=== Data for the task ===
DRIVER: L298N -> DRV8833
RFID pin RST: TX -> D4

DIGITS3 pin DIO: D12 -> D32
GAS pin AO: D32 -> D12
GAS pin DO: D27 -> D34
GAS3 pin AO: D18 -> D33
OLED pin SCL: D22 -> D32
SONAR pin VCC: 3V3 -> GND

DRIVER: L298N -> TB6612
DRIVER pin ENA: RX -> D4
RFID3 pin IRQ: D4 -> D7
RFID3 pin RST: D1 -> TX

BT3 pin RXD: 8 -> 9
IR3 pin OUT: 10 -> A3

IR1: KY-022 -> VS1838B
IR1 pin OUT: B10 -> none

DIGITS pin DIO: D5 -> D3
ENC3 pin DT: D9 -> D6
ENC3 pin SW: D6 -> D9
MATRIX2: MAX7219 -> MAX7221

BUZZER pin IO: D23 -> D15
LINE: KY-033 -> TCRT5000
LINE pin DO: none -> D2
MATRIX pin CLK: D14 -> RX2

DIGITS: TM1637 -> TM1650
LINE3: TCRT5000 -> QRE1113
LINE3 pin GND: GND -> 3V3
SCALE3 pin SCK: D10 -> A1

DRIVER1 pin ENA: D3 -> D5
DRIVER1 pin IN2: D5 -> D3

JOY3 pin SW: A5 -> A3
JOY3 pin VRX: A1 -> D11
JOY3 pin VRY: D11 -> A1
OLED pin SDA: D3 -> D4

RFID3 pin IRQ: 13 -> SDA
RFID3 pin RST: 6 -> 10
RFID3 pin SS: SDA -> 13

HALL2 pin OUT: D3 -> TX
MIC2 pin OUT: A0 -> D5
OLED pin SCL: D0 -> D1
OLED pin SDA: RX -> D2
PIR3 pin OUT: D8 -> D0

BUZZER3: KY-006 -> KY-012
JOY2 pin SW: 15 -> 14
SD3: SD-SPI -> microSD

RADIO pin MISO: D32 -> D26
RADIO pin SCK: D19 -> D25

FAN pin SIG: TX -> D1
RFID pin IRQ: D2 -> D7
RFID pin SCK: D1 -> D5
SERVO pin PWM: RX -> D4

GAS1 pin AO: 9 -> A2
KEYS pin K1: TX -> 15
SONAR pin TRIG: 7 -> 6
===
__Requirement__. Transcribe every record exactly.

__Completed task__.
DRIVER: L298N -> DRV8833
RFID pin RST: TX -> D4

DIGITS3 pin DIO: D12 -> D32
GAS pin AO: D32 -> D12
GAS pin DO: D27 -> D34
GAS3 pin AO: D18 -> D33
OLED pin SCL: D22 -> D32
SONAR pin VCC: 3V3 -> GND

DRIVER: L298N -> TB6612
DRIVER pin ENA: RX -> D4
RFID3 pin IRQ: D4 -> D7
RFID3 pin RST: D1 -> TX

BT3 pin RXD: 8 -> 9
IR3 pin OUT: 10 -> A3

IR1: KY-022 -> VS1838B
IR1 pin OUT: B10 -> none

DIGITS pin DIO: D5 -> D3
ENC3 pin DT: D9 -> D6
ENC3 pin SW: D6 -> D9
MATRIX2: MAX7219 -> MAX7221

BUZZER pin IO: D23 -> D15
LINE: KY-033 -> TCRT5000
LINE pin DO: none -> D2
MATRIX pin CLK: D14 -> RX2

DIGITS: TM1637 -> TM1650
LINE3: TCRT5000 -> QRE1113
LINE3 pin GND: GND -> 3V3
SCALE3 pin SCK: D10 -> A1

DRIVER1 pin ENA: D3 -> D5
DRIVER1 pin IN2: D5 -> D3

JOY3 pin SW: A5 -> A3
JOY3 pin VRX: A1 -> D11
JOY3 pin VRY: D11 -> A1
OLED pin SDA: D3 -> D4

RFID3 pin IRQ: 13 -> SDA
RFID3 pin RST: 6 -> 10
RFID3 pin SS: SDA -> 13

HALL2 pin OUT: D3 -> TX
MIC2 pin OUT: A0 -> D5
OLED pin SCL: D0 -> D1
OLED pin SDA: RX -> D2
PIR3 pin OUT: D8 -> D0

BUZZER3: KY-006 -> KY-012
JOY2 pin SW: 15 -> 14
SD3: SD-SPI -> microSD

RADIO pin MISO: D32 -> D26
RADIO pin SCK: D19 -> D25

FAN pin SIG: TX -> D1
RFID pin IRQ: D2 -> D7
RFID pin SCK: D1 -> D5
SERVO pin PWM: RX -> D4

GAS1 pin AO: 9 -> A2
KEYS pin K1: TX -> 15
SONAR pin TRIG: 7 -> 6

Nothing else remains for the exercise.